Task goal → Write out each record below exactly, without pictures.

Collection entries
---+---

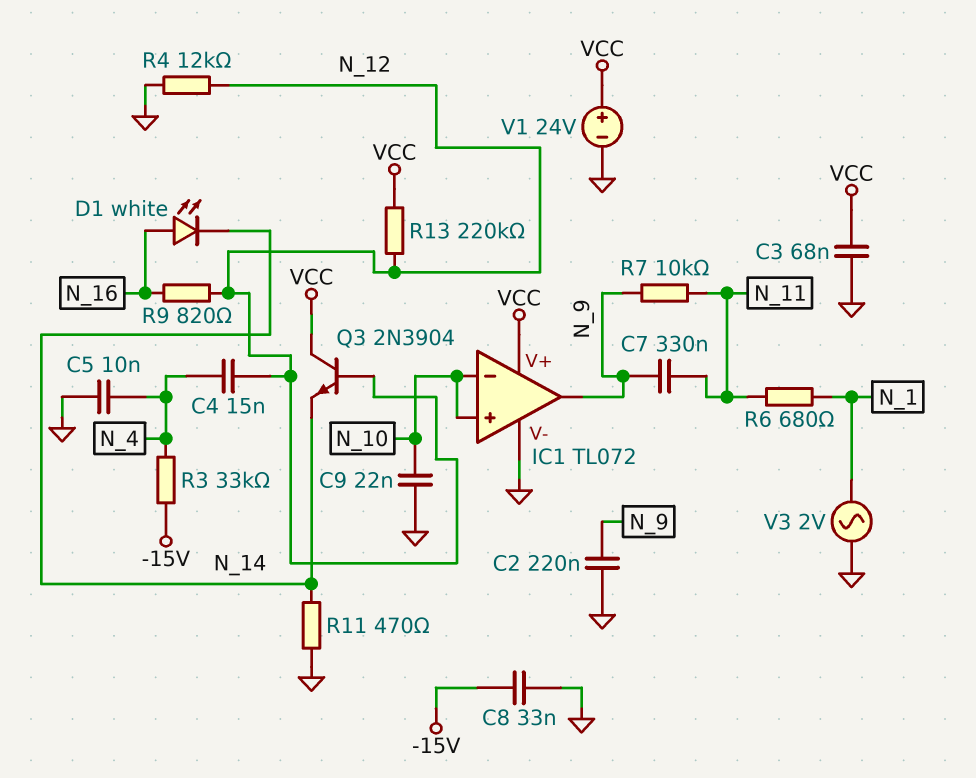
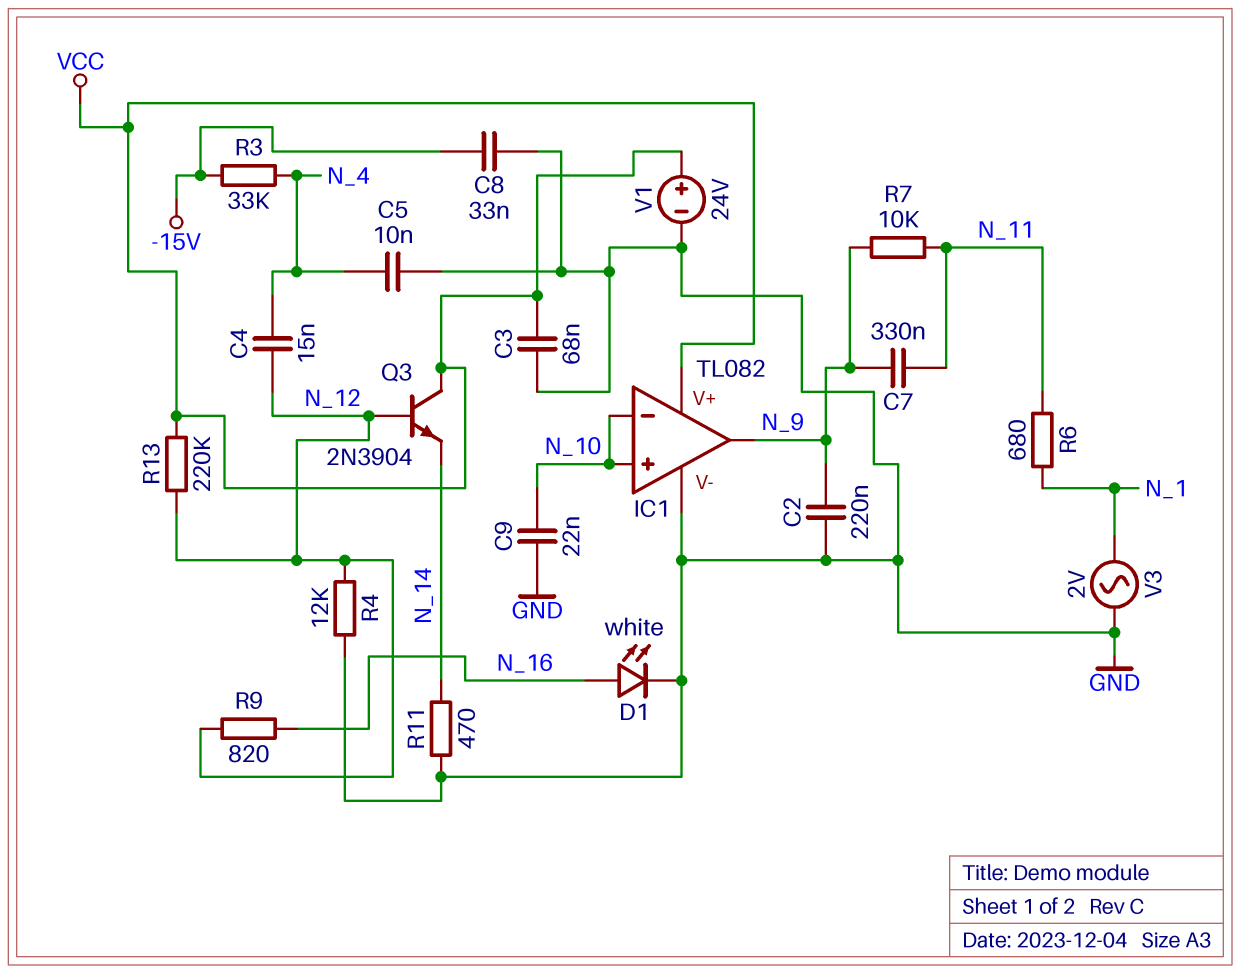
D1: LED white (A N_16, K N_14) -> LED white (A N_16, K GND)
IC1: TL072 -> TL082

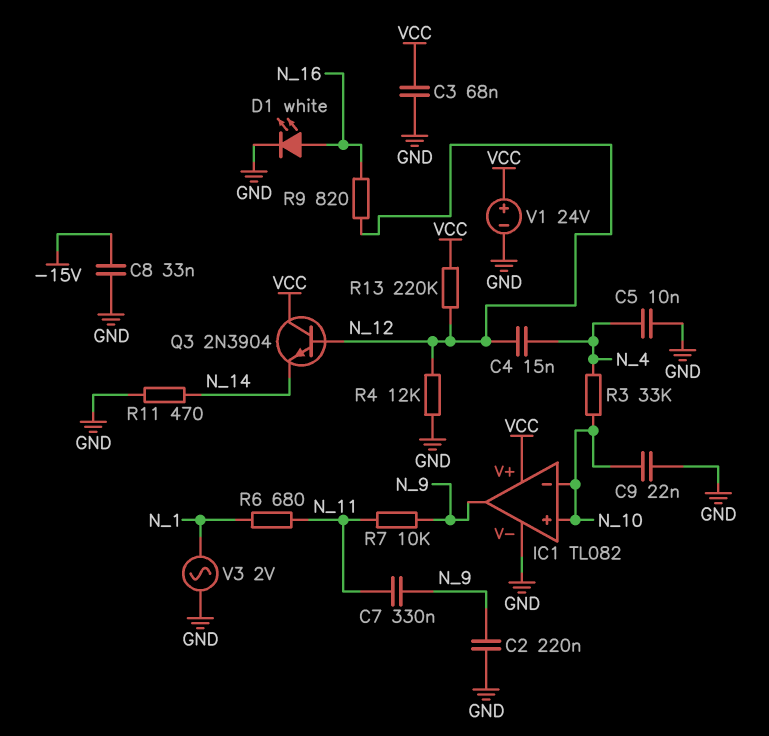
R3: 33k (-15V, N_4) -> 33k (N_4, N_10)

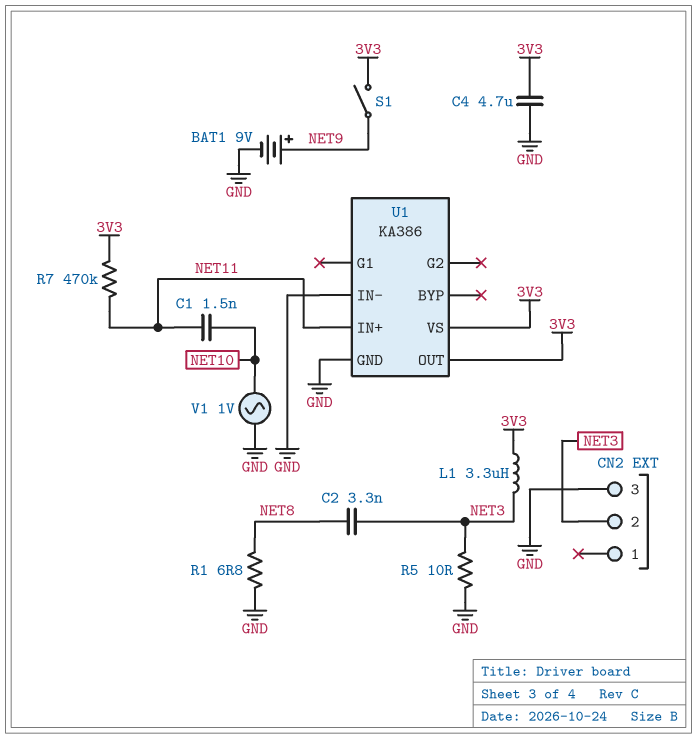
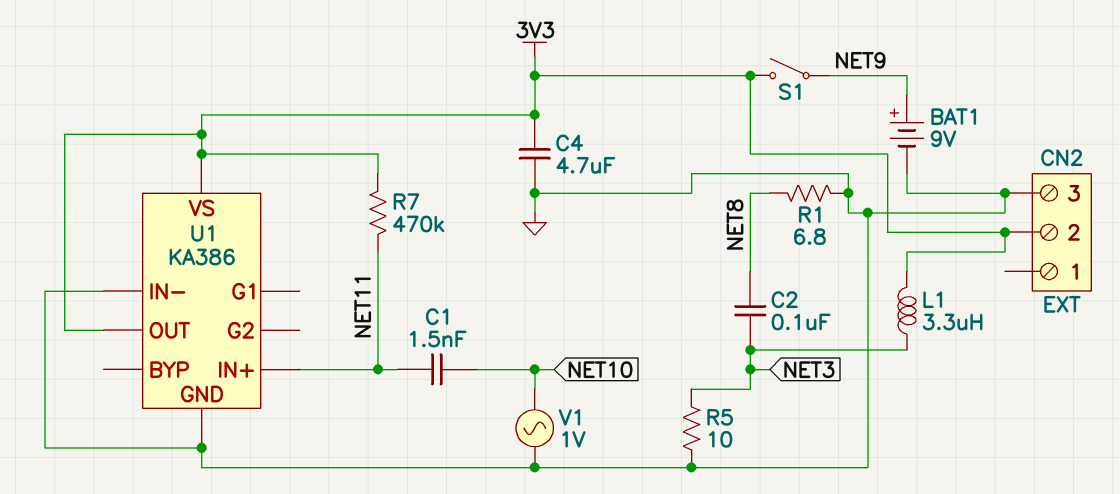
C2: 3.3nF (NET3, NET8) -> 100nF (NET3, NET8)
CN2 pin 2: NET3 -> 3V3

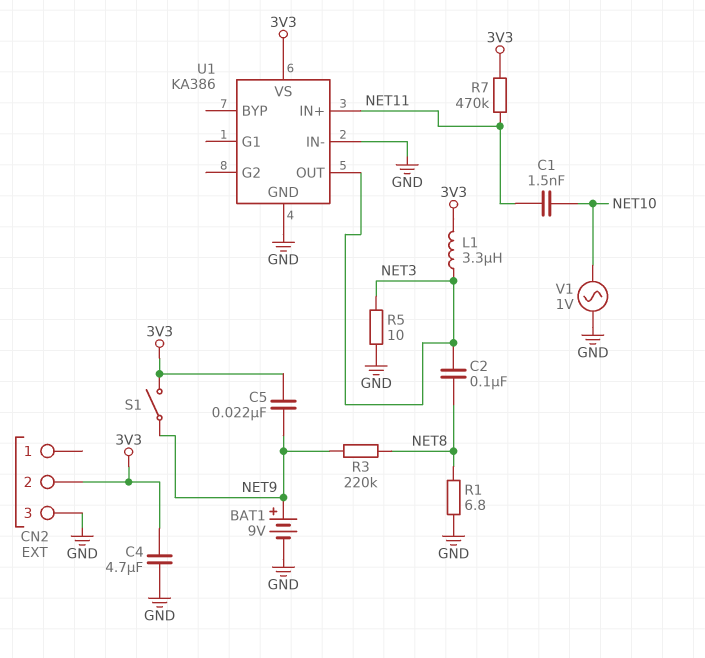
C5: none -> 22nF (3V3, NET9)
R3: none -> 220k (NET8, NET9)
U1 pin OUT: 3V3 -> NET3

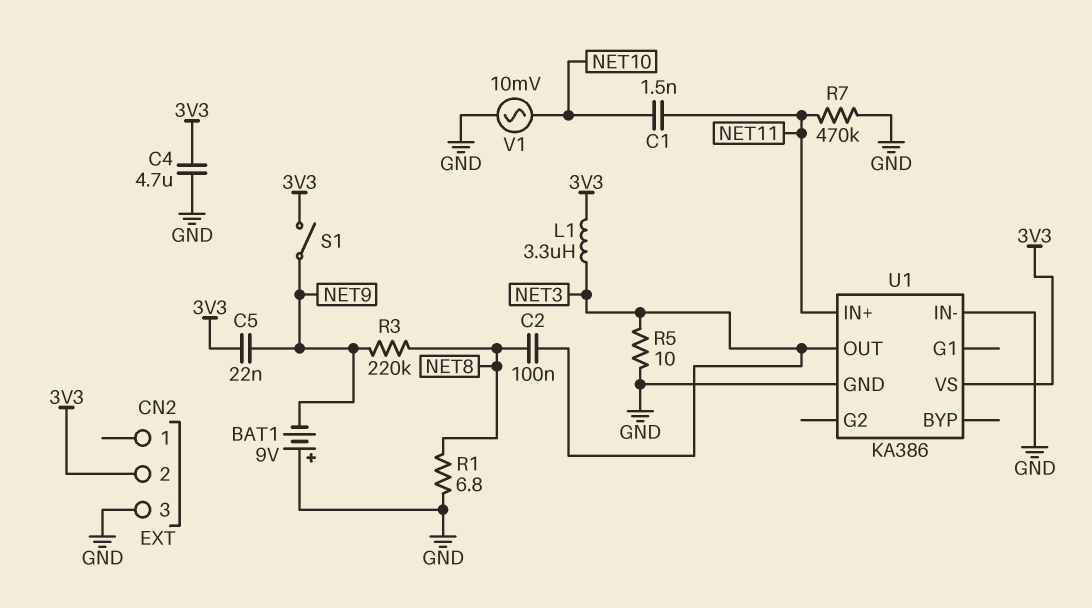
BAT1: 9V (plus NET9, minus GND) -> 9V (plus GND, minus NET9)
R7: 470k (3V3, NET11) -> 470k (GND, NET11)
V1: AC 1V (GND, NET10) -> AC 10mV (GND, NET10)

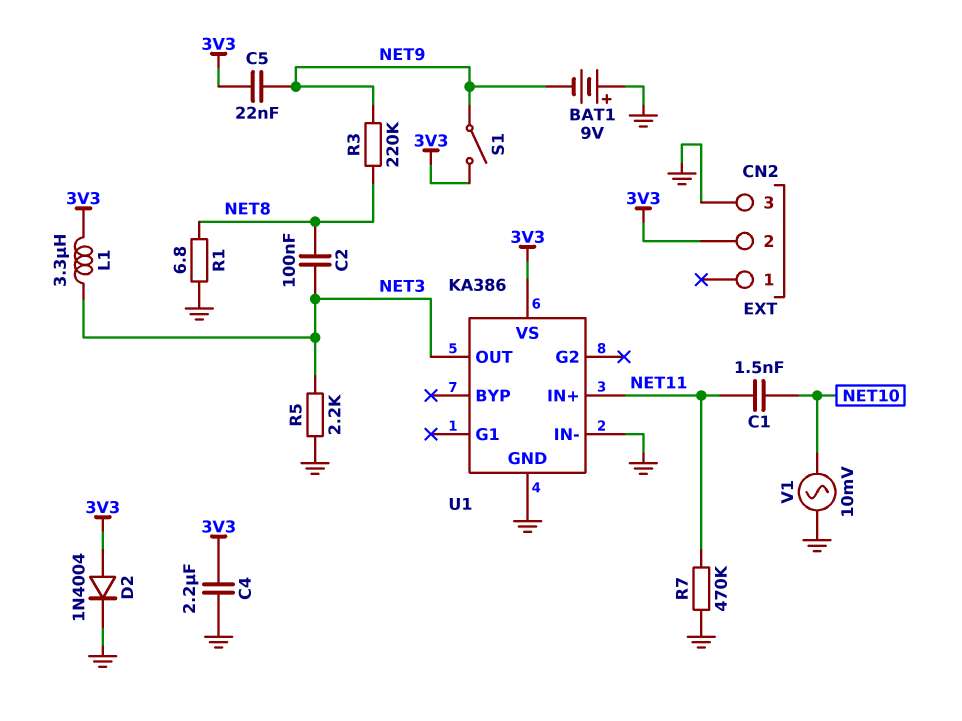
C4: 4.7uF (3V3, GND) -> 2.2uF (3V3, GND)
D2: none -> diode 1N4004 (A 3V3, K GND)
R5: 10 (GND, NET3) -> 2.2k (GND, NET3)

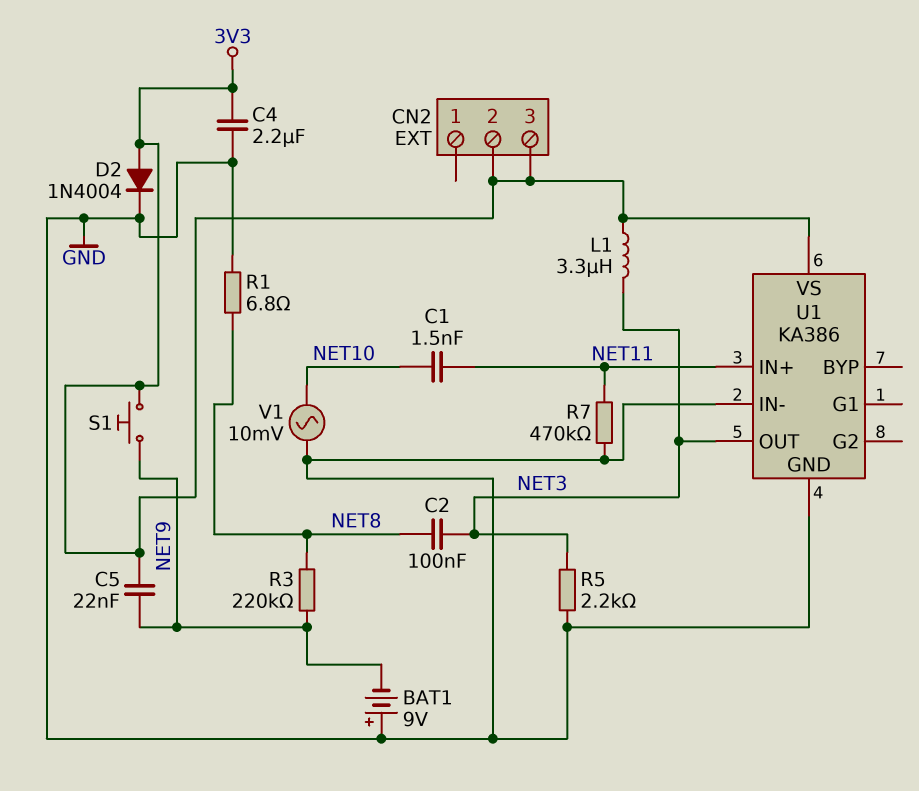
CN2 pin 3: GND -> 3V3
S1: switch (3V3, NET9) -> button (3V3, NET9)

---+---

Completed task →
D1: LED white (A N_16, K N_14) -> LED white (A N_16, K GND)
IC1: TL072 -> TL082

R3: 33k (-15V, N_4) -> 33k (N_4, N_10)

C2: 3.3nF (NET3, NET8) -> 100nF (NET3, NET8)
CN2 pin 2: NET3 -> 3V3

C5: none -> 22nF (3V3, NET9)
R3: none -> 220k (NET8, NET9)
U1 pin OUT: 3V3 -> NET3

BAT1: 9V (plus NET9, minus GND) -> 9V (plus GND, minus NET9)
R7: 470k (3V3, NET11) -> 470k (GND, NET11)
V1: AC 1V (GND, NET10) -> AC 10mV (GND, NET10)

C4: 4.7uF (3V3, GND) -> 2.2uF (3V3, GND)
D2: none -> diode 1N4004 (A 3V3, K GND)
R5: 10 (GND, NET3) -> 2.2k (GND, NET3)

CN2 pin 3: GND -> 3V3
S1: switch (3V3, NET9) -> button (3V3, NET9)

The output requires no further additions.